◆ EXTRACTED MATERIAL:
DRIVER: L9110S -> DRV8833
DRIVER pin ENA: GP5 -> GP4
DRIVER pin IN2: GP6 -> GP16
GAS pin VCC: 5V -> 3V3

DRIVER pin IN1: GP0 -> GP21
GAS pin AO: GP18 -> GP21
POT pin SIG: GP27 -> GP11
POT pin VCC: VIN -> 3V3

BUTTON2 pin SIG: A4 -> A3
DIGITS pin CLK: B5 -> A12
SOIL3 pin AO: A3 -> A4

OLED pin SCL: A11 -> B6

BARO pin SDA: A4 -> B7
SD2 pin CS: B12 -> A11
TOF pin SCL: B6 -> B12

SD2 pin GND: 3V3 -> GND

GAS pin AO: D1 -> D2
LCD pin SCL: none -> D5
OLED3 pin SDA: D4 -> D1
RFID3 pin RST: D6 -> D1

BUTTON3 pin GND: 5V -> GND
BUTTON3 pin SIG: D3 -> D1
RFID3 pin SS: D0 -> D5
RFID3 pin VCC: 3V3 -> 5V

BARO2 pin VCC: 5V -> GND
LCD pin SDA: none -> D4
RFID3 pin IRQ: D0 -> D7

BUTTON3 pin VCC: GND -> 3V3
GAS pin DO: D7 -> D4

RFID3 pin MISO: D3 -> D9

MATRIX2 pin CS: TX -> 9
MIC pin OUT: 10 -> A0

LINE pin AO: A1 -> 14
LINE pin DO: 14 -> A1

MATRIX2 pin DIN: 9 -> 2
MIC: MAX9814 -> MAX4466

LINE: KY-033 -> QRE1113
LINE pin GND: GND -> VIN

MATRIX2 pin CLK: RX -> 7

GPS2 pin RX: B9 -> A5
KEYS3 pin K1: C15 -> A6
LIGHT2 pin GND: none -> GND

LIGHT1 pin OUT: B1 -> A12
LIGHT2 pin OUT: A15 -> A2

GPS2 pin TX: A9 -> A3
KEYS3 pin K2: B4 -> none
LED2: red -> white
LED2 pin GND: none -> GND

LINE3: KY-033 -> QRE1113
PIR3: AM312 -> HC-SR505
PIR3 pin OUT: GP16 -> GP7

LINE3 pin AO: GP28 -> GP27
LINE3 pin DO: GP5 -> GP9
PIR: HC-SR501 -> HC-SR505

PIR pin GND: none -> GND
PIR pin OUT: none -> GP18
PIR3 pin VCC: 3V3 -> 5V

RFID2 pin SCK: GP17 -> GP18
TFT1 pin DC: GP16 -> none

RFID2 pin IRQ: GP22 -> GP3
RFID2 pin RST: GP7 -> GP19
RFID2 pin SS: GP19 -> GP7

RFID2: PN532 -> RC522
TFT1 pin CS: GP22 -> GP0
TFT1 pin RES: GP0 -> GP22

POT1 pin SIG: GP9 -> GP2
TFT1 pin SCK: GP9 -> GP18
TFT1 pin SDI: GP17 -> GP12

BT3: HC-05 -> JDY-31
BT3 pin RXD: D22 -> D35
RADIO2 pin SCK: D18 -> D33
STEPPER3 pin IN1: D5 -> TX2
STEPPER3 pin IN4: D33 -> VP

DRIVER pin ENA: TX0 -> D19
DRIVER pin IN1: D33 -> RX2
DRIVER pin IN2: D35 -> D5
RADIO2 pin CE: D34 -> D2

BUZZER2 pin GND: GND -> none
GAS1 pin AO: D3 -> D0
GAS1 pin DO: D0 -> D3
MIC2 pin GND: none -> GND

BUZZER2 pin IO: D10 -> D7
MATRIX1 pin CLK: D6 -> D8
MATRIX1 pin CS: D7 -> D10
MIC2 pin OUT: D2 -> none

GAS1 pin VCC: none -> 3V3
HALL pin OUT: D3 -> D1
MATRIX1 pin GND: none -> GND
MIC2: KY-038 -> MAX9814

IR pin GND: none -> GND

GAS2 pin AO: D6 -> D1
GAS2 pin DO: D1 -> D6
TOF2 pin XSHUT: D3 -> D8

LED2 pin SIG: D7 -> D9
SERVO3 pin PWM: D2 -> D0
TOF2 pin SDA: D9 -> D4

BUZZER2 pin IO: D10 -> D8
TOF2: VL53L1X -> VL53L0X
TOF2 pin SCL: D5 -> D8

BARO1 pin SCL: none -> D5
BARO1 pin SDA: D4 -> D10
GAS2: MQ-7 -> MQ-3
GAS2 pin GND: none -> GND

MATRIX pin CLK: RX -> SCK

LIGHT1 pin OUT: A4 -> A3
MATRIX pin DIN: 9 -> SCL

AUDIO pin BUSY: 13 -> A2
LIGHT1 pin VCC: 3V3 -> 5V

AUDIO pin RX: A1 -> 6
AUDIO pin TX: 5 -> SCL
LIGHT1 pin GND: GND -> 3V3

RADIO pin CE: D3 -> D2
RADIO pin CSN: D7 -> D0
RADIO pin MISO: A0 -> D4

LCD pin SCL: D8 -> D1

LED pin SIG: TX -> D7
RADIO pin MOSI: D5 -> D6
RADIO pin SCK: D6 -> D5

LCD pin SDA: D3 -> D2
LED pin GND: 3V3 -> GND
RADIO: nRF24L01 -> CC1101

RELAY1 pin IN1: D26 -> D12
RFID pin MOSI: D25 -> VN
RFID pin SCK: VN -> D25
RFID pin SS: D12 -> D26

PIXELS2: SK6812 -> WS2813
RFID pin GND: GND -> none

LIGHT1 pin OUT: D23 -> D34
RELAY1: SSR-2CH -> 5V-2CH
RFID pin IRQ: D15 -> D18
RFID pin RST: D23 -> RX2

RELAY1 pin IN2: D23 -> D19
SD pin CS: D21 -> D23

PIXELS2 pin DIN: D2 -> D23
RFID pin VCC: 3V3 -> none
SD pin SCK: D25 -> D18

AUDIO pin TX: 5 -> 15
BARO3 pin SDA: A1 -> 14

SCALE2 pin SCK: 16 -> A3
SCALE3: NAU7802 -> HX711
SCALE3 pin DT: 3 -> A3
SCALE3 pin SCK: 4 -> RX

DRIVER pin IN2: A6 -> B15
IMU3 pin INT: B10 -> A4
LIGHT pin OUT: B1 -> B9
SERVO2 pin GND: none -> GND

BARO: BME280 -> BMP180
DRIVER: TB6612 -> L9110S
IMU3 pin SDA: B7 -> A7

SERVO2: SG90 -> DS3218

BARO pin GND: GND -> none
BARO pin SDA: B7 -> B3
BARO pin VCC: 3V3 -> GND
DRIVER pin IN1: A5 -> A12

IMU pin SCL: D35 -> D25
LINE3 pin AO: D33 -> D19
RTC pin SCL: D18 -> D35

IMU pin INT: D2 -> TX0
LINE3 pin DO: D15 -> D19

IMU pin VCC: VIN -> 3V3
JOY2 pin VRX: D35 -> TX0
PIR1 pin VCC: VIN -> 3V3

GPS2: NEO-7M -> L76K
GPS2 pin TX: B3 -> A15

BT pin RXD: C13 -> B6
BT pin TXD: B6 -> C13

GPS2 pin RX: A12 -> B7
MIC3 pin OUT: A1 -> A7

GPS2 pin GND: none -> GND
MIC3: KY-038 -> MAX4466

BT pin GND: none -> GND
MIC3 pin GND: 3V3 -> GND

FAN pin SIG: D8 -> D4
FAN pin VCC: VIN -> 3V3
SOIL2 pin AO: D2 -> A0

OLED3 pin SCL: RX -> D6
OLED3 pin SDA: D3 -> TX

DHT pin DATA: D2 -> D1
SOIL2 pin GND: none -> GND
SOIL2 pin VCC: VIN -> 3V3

◆ EXERCISE:
Scan the data above. Return every line with "MISO" in it.

◆ SOLUTION TO THIS EXERCISE:
RFID3 pin MISO: D3 -> D9
RADIO pin MISO: A0 -> D4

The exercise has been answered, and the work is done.